### GIVEN PROBLEM
Copy the lines word for word, starting with the line containing "Please provide the" and continuing through the line containing "Identify the location of chair.". Leave out any pictures.

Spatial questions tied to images
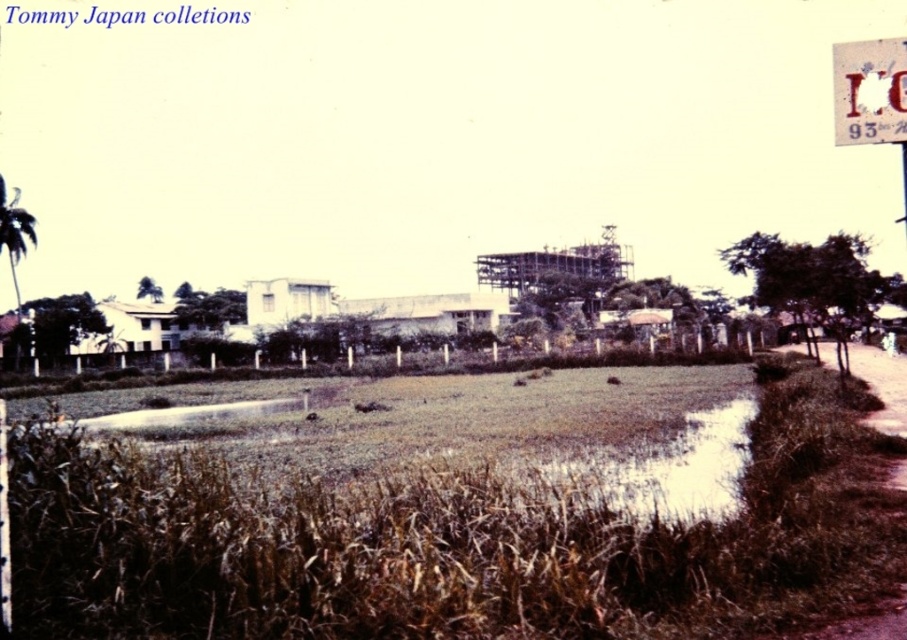
You are standing in the flooded field and want to reach the white building with a flat roof. There is a point marked at coordinates (869, 92) which is the white paper at upper right. Is this point closer to the flooded field or the white building with a flat roof?

The point marked at coordinates (869, 92) corresponds to the white paper at upper right, which is closer to the white building with a flat roof than the flooded field.

Please provide the 2D coordinates of the white paper at upper right in the image, using the coordinate system where the bottom left corner is the origin point.

The 2D coordinates of the white paper at upper right are at point (869, 92).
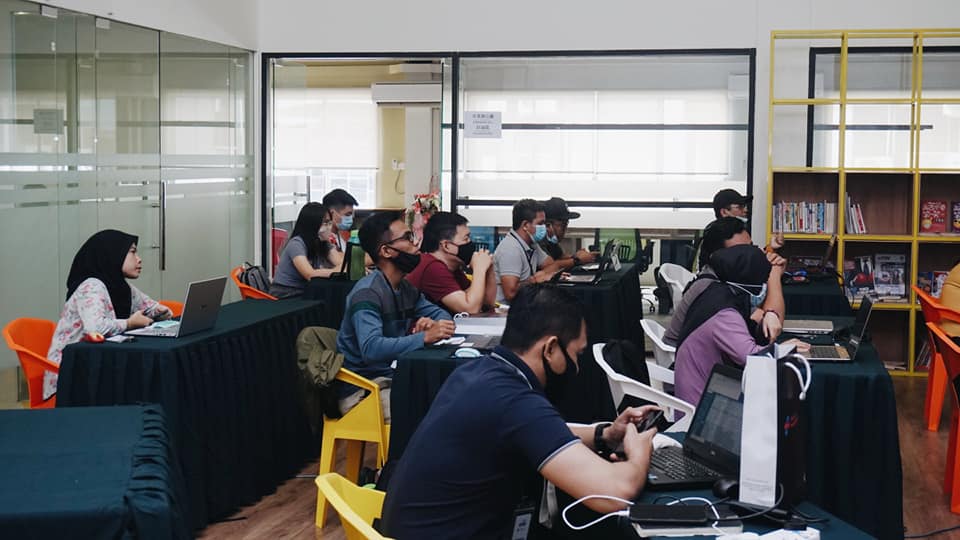
Identify the location of chair. (367, 418), (347, 503), (33, 367), (175, 307), (253, 289), (925, 303), (948, 355).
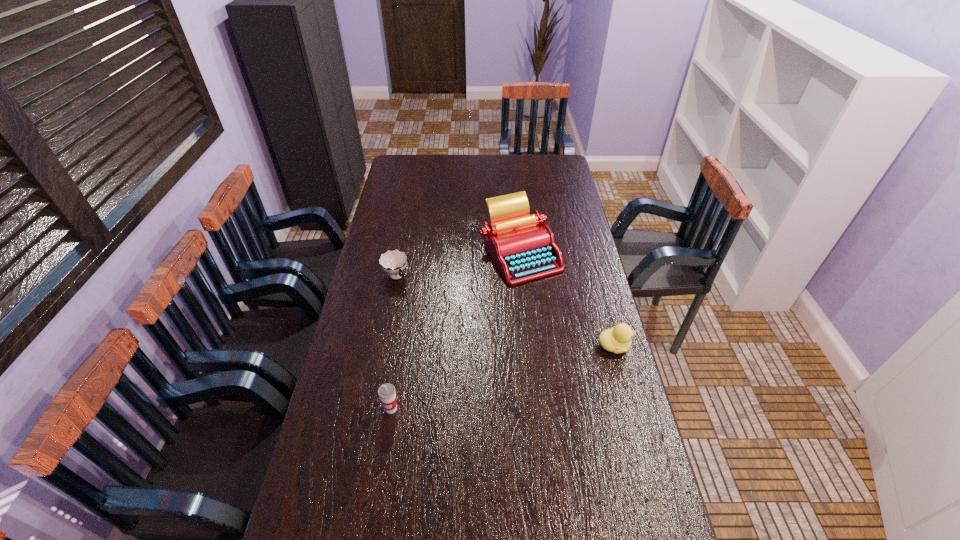
This screenshot has width=960, height=540. What are the coordinates of `vacant space that's between the typewriter and the nearer cup` in the screenshot? It's located at coord(456,331).

Locate an element on the screen. free space between the farther cup and the typewriter is located at coordinates (458, 265).

The image size is (960, 540). Identify the location of empty space that is in between the duckling and the third object from left to right. (567, 300).

Identify the location of object that is the closest to the shorter cup. (522, 246).

This screenshot has height=540, width=960. In order to click on object that can be found as the second closest to the third object from left to right in this screenshot , I will do click(393, 262).

Locate an element on the screen. vacant position in the image that satisfies the following two spatial constraints: 1. on the front side of the duckling; 2. at the beak of the shorter cup is located at coordinates (382, 346).

You are a GUI agent. You are given a task and a screenshot of the screen. Output one action in this format:
    pyautogui.click(x=<x>, y=<y>)
    Task: Click on the vacant area that satisfies the following two spatial constraints: 1. on the front side of the second nearest object; 2. at the beak of the typewriter
    
    Given the screenshot: What is the action you would take?
    pyautogui.click(x=529, y=346)

This screenshot has height=540, width=960. What are the coordinates of `free space that satisfies the following two spatial constraints: 1. on the front side of the farther cup; 2. at the beak of the rightmost object` in the screenshot? It's located at (382, 346).

Find the location of a particular element. The width and height of the screenshot is (960, 540). free spot that satisfies the following two spatial constraints: 1. on the front side of the tallest object; 2. at the beak of the duckling is located at coordinates (529, 346).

### THE ANSWER
Please provide the 2D coordinates of the white paper at upper right in the image, using the coordinate system where the bottom left corner is the origin point.

The 2D coordinates of the white paper at upper right are at point (869, 92).
Identify the location of chair. (367, 418), (347, 503), (33, 367), (175, 307), (253, 289), (925, 303), (948, 355).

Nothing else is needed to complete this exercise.